### Data below:

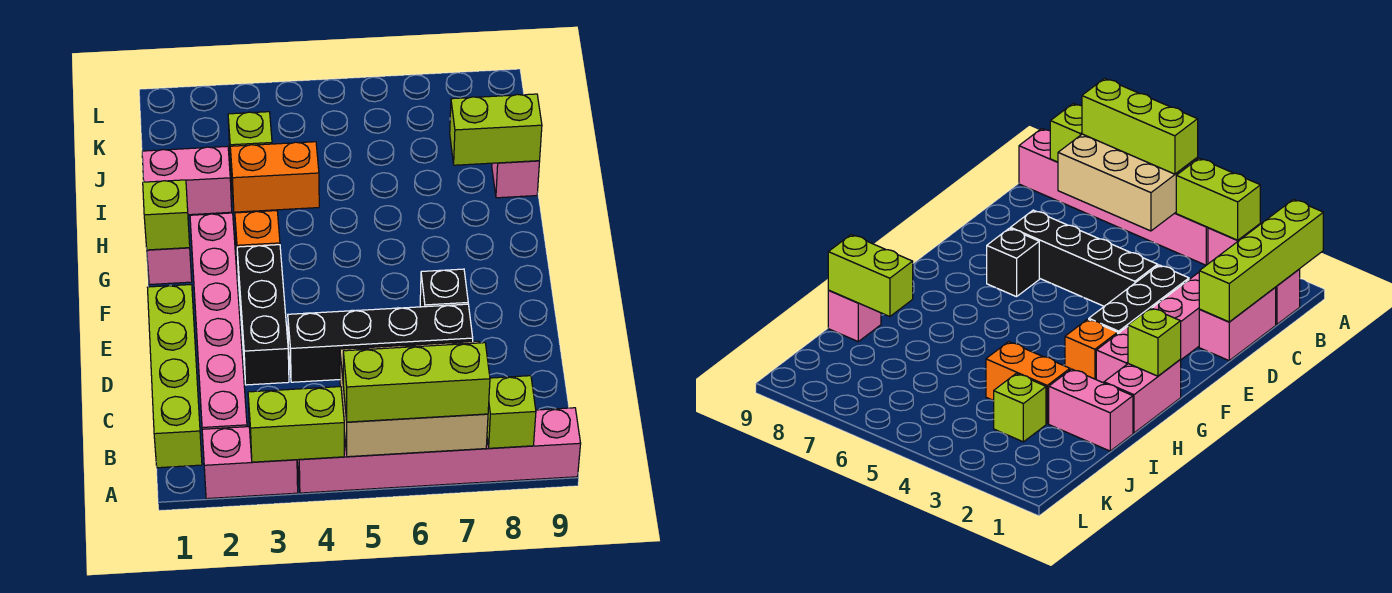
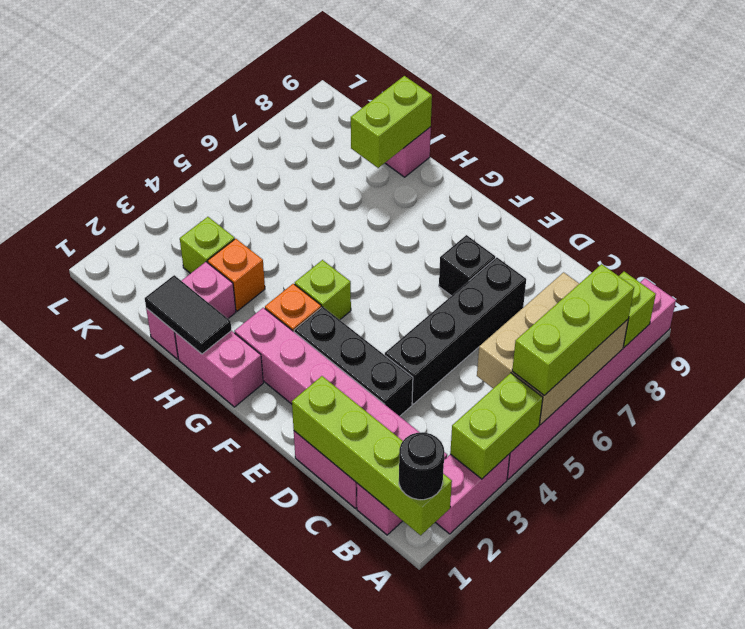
none -> black round brick A1 level 3
lime brick G1 level 2 -> lime brick G4 level 1
none -> black tile H1:I1 level 2
orange brick I3:I4 level 1 -> orange brick I3 level 1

### Problem statement:
Output exactly the lines between the one containing "none -> black tile H1:I1 level 2" and the final line above, both inclusive.

### Response box:
none -> black tile H1:I1 level 2
orange brick I3:I4 level 1 -> orange brick I3 level 1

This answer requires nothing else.